> _TASK INSTRUCTIONS_: In your copy of the data, include no pictures and alter nothing else.

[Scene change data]
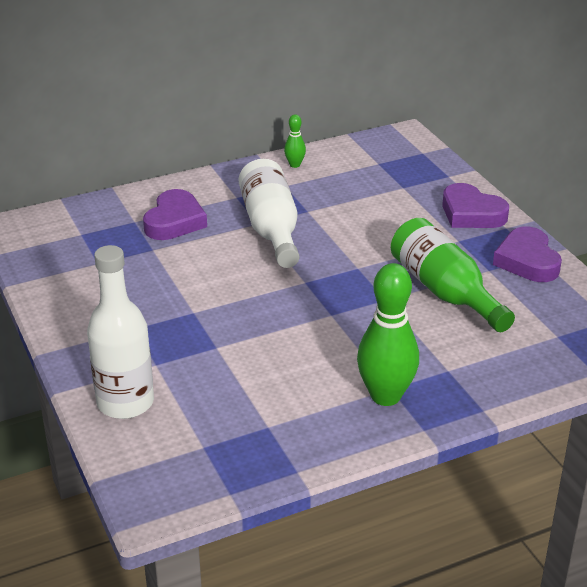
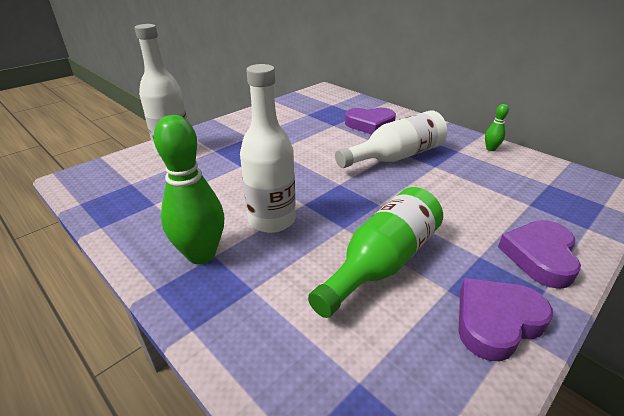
camera: 70 degrees right, 0 degrees up
(350, 341) = (272, 220): none -> white bottle

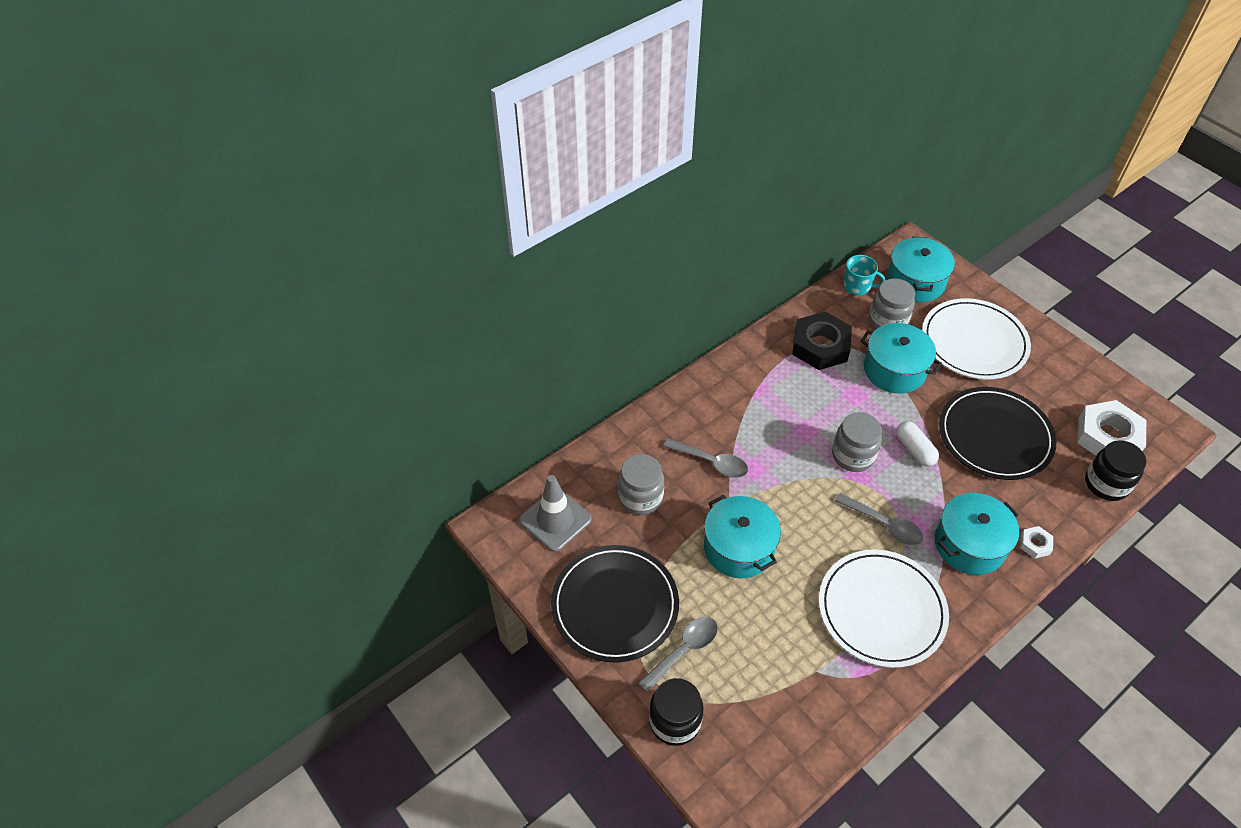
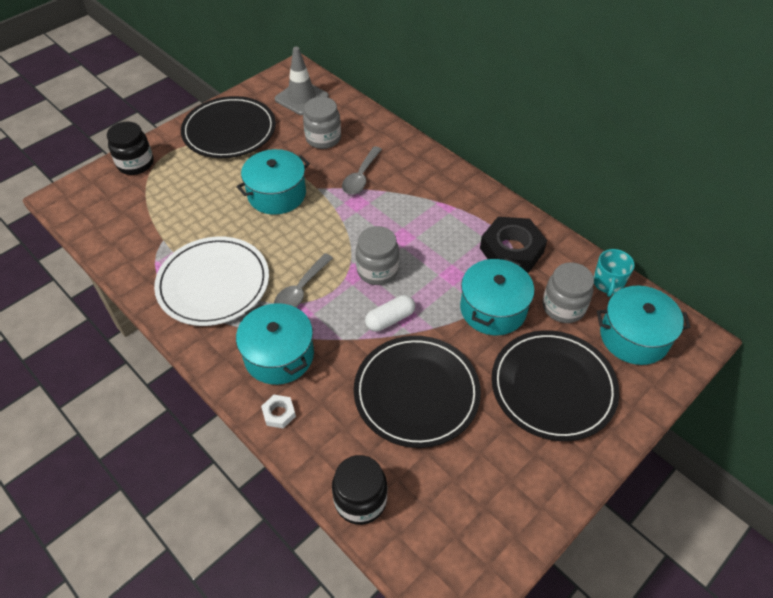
camera: 85 degrees right, 0 degrees up
(684, 650) = (189, 166): grey spoon -> none
(974, 342) = (553, 387): white plate -> black plate
(1108, 437) = (431, 515): white nut -> none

> _WORKED SOLUTION_:
camera: 70 degrees right, 0 degrees up
(350, 341) = (272, 220): none -> white bottle

camera: 85 degrees right, 0 degrees up
(684, 650) = (189, 166): grey spoon -> none
(974, 342) = (553, 387): white plate -> black plate
(1108, 437) = (431, 515): white nut -> none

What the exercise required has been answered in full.